• _Records_
----------

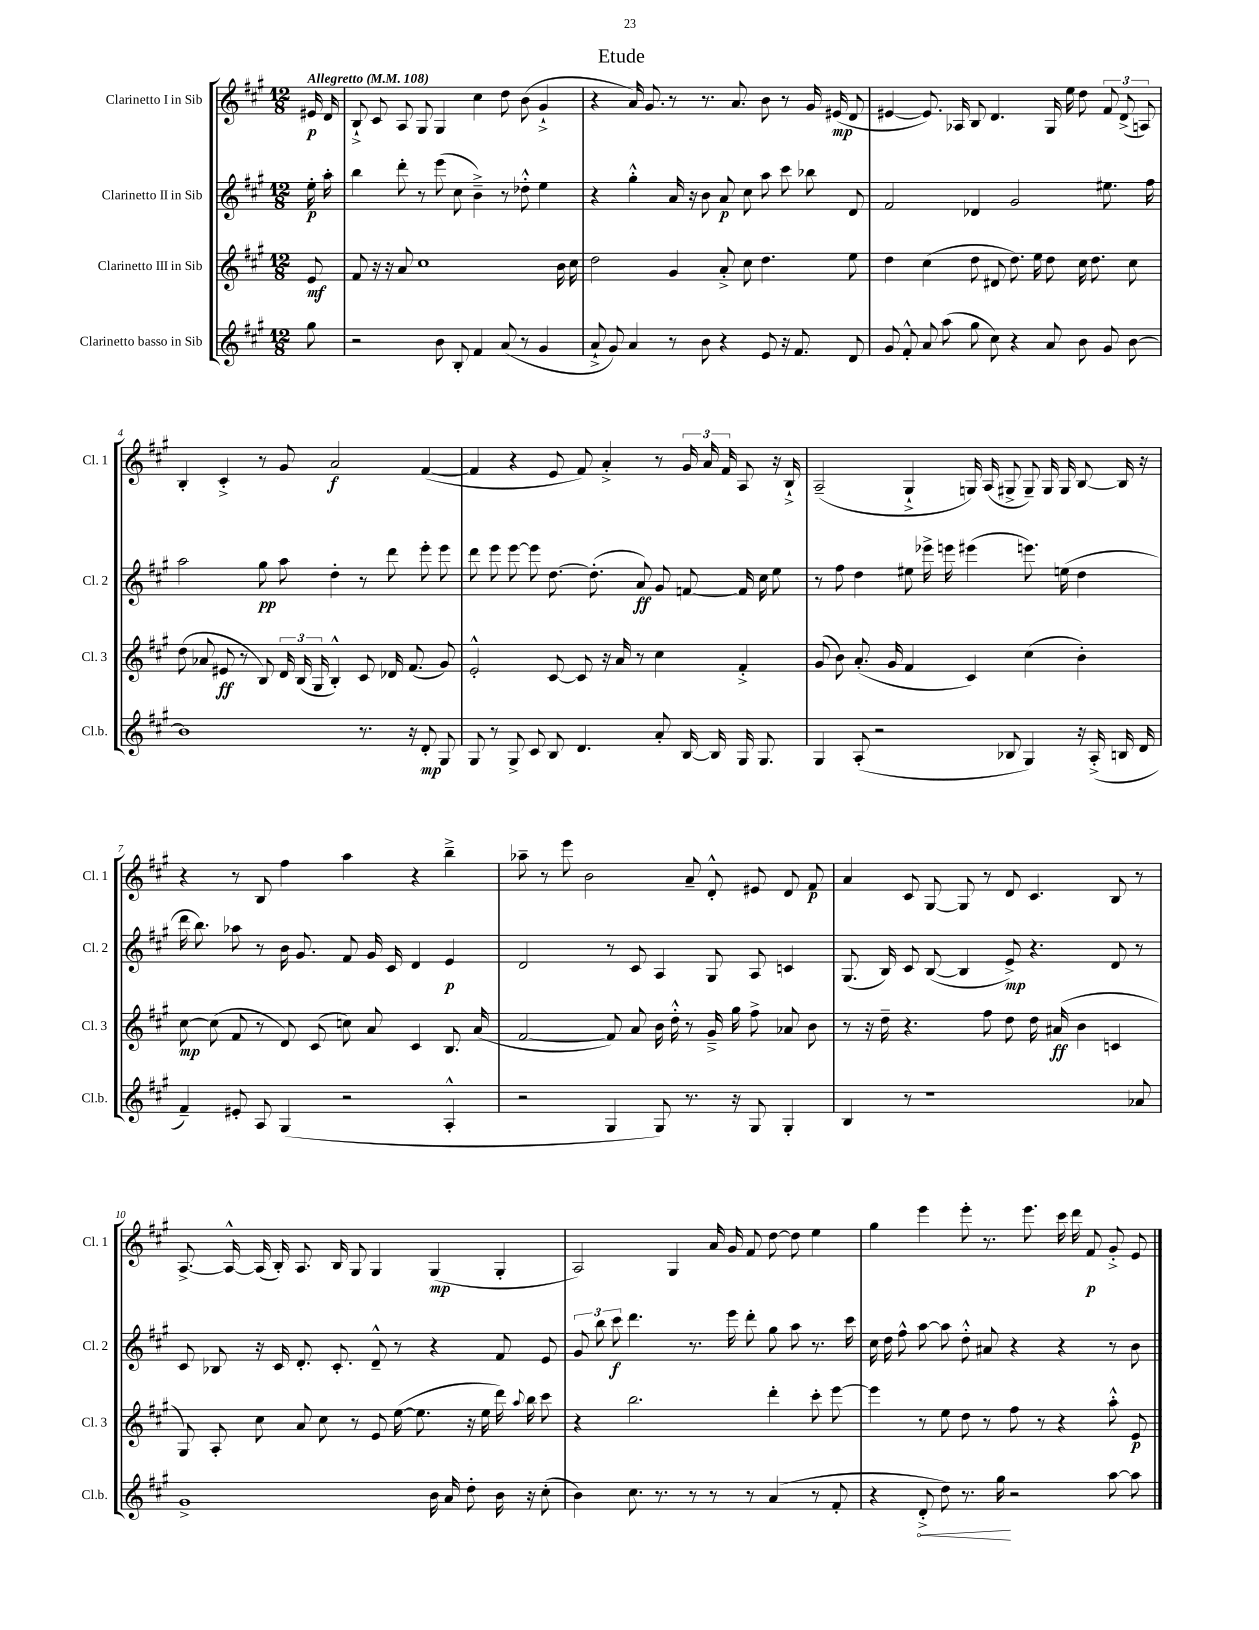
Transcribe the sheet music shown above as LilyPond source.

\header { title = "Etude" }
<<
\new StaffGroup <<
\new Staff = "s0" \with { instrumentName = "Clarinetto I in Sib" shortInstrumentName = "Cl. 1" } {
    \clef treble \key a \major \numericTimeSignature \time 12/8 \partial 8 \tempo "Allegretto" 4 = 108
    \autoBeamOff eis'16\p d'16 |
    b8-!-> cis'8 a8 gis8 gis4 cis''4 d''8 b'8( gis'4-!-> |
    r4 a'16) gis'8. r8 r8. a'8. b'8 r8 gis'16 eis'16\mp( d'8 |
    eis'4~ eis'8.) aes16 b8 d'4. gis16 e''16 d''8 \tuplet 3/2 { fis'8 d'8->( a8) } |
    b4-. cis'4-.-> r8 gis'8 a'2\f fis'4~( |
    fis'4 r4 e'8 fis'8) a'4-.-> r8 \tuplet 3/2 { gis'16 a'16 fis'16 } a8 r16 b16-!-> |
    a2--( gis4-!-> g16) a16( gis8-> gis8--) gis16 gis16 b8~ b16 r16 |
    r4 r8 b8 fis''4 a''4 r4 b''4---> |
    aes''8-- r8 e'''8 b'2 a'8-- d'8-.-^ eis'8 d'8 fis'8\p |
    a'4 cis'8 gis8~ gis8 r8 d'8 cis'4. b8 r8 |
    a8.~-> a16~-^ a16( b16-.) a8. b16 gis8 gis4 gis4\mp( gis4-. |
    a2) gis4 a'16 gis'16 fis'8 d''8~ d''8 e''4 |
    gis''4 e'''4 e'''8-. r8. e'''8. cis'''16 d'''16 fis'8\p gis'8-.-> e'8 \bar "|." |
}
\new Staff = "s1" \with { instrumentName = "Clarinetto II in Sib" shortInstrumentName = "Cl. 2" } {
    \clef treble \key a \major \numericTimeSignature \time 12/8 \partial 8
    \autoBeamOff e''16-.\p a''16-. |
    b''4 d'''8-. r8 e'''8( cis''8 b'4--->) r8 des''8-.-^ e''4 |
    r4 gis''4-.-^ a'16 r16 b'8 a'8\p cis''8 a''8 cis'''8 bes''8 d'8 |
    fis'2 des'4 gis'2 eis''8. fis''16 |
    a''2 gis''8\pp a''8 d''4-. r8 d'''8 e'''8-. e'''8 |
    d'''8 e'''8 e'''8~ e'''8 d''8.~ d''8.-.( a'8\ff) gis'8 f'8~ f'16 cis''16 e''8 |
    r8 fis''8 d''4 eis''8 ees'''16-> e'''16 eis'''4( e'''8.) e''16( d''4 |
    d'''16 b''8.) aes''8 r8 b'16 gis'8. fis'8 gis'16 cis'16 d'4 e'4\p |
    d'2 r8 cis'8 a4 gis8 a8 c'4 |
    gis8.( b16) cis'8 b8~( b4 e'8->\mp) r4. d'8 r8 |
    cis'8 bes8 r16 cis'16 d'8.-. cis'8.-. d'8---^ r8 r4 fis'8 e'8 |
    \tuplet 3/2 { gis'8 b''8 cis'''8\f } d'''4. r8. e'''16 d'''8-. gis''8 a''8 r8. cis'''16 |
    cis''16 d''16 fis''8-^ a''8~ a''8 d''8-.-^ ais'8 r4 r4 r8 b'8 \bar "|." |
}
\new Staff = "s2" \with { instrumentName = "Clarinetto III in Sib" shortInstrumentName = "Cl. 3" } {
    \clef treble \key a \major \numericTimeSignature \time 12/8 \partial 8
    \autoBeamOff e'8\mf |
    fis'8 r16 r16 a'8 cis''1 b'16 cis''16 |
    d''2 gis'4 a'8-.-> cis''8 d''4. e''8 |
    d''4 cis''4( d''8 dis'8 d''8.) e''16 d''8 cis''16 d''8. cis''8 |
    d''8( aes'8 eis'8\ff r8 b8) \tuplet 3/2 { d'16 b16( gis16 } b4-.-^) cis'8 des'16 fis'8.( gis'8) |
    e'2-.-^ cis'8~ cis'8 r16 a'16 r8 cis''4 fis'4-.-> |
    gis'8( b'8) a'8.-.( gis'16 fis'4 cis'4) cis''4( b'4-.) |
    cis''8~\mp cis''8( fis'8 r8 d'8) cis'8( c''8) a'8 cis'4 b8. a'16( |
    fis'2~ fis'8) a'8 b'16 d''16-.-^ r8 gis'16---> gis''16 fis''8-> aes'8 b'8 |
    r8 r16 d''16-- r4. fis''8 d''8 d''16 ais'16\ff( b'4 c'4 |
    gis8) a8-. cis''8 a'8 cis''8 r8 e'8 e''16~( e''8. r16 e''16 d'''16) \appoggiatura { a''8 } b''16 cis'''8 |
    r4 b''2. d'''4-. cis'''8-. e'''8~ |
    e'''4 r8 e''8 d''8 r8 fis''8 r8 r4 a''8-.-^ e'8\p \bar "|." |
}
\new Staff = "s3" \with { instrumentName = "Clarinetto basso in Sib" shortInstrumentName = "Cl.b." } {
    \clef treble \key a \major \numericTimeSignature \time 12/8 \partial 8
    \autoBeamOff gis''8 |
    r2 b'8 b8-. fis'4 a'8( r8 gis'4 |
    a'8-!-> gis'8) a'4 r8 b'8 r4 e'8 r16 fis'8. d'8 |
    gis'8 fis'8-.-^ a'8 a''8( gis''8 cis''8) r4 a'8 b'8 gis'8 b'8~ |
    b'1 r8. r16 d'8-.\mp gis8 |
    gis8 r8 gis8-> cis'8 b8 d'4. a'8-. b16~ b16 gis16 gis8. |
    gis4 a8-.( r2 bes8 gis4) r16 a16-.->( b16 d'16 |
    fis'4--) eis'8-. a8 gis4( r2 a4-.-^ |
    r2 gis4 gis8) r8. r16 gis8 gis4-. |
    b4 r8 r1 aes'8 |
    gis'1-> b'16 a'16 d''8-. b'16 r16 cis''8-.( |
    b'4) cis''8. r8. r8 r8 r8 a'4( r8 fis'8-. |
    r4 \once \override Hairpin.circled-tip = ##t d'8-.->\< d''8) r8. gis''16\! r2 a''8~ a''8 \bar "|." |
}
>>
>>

----------

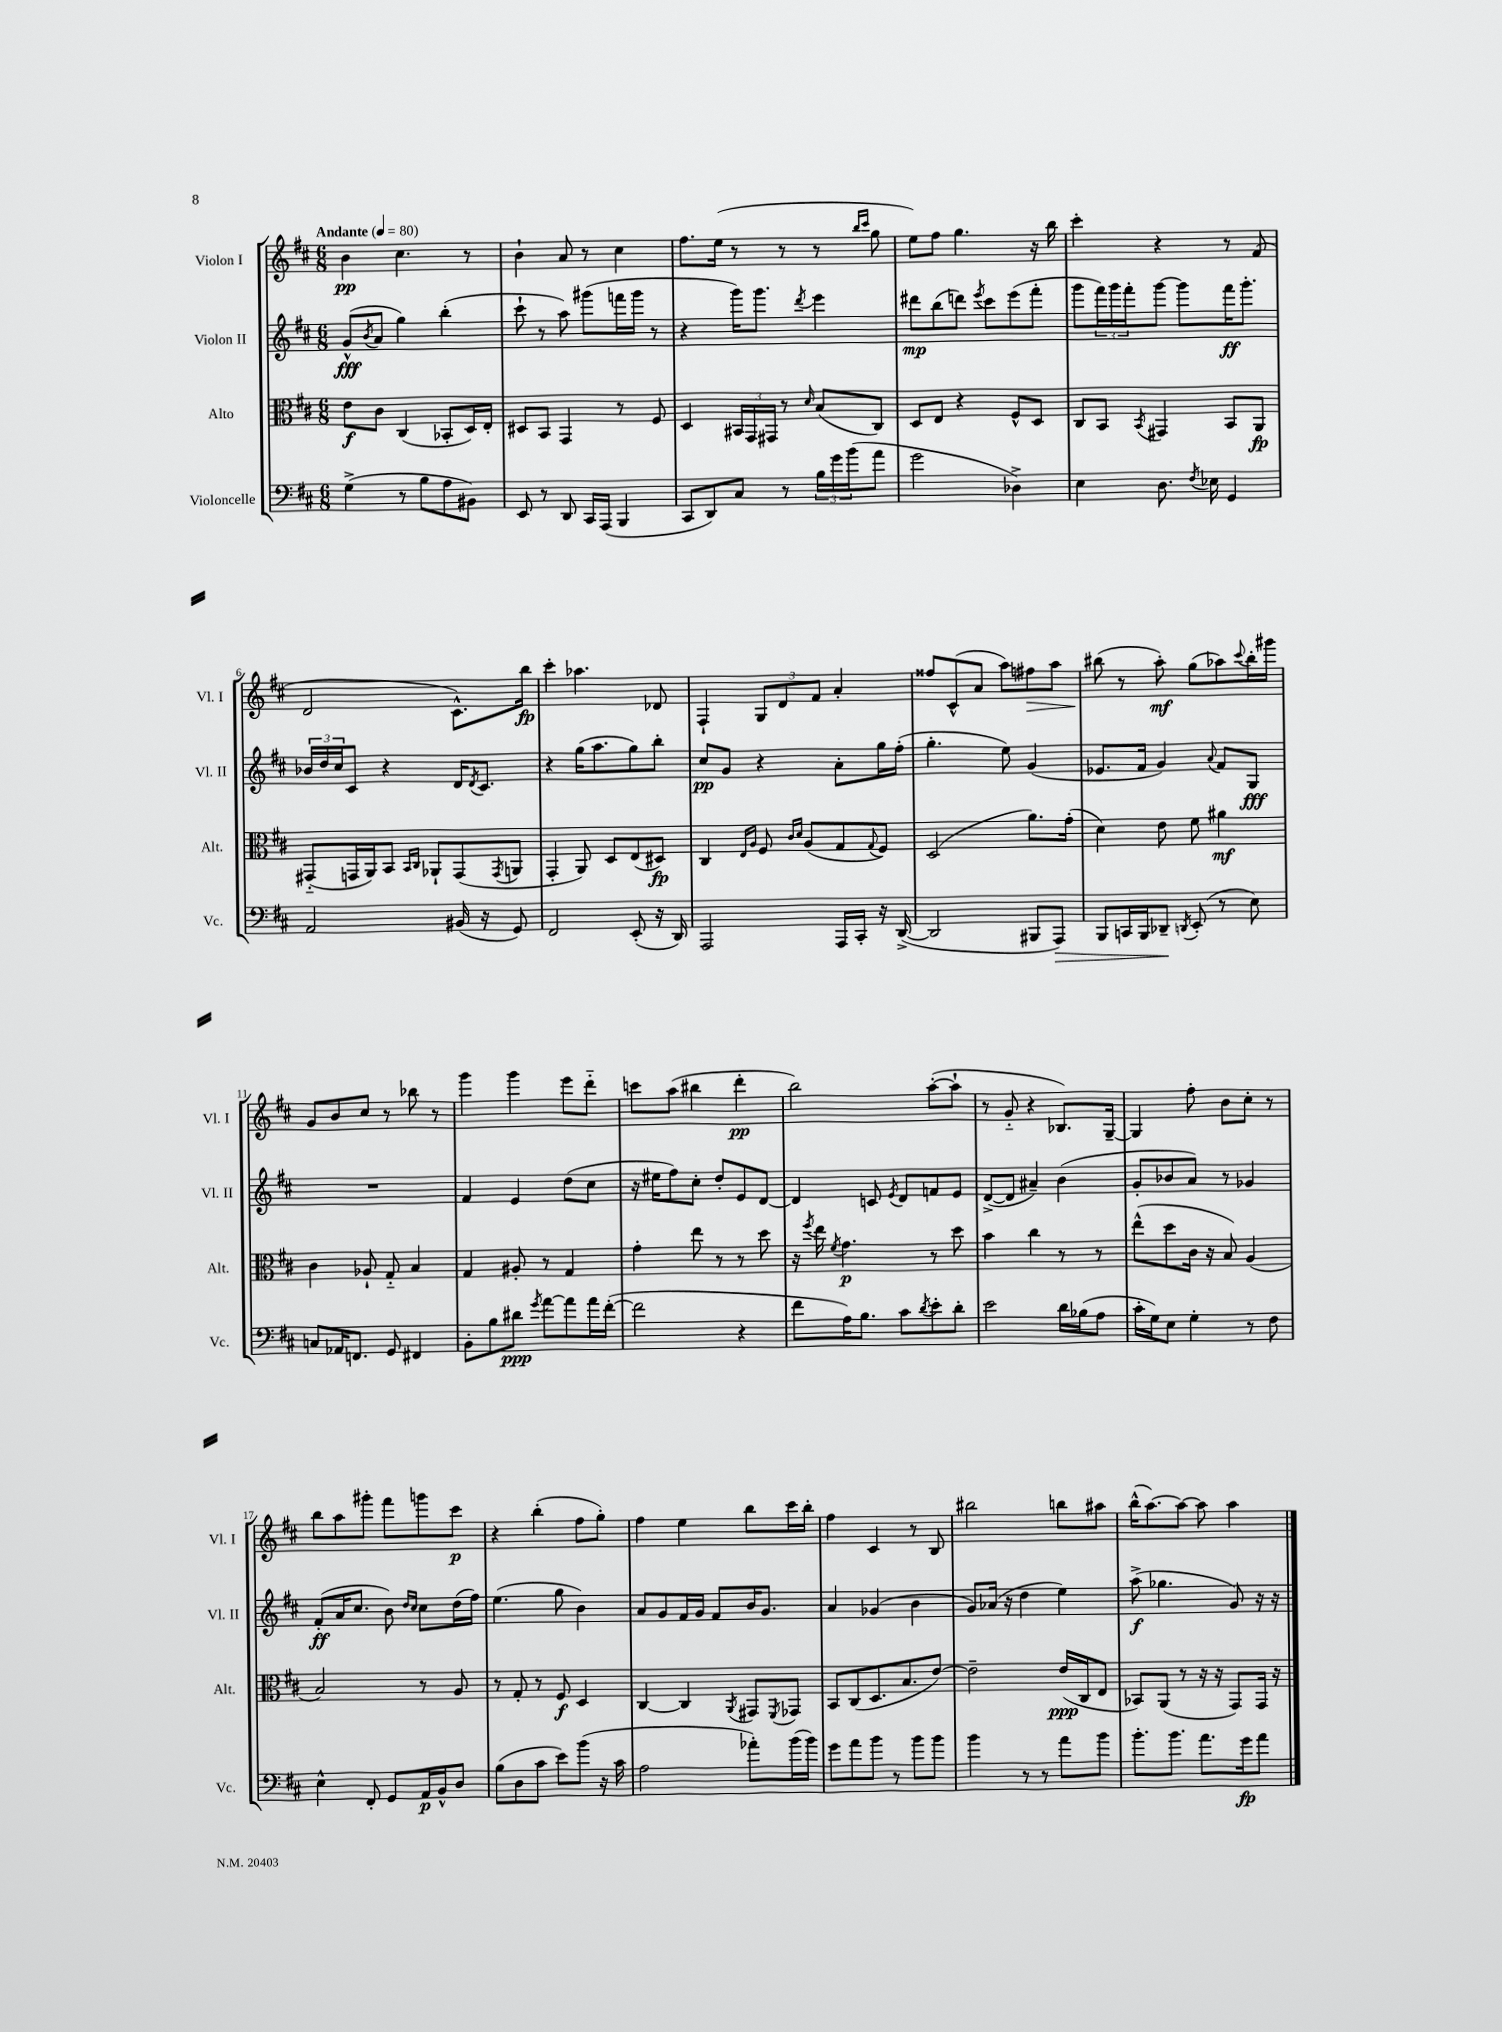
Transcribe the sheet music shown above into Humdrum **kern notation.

----------

• _Instructions to follow_
Take everything from the line containing "Transcribe the sheet music shown above as" down to the line containing "r4 a'16) gis'8." in the first block of rows above and turn it into a numbered list, one line per item, leaving out blank lines.

• _Solution to the problem_
1. Transcribe the sheet music shown above as LilyPond source.
2. \header { title = "Etude" }
3. <<
4. \new StaffGroup <<
5. \new Staff = "s0" \with { instrumentName = "Clarinetto I in Sib" shortInstrumentName = "Cl. 1" } {
6.     \clef treble \key a \major \numericTimeSignature \time 12/8 \partial 8 \tempo "Allegretto" 4 = 108
7.     \autoBeamOff eis'16\p d'16 |
8.     b8-!-> cis'8 a8 gis8 gis4 cis''4 d''8 b'8( gis'4-!-> |
9.     r4 a'16) gis'8. r8 r8. a'8. b'8 r8 gis'16 eis'16\mp( d'8 |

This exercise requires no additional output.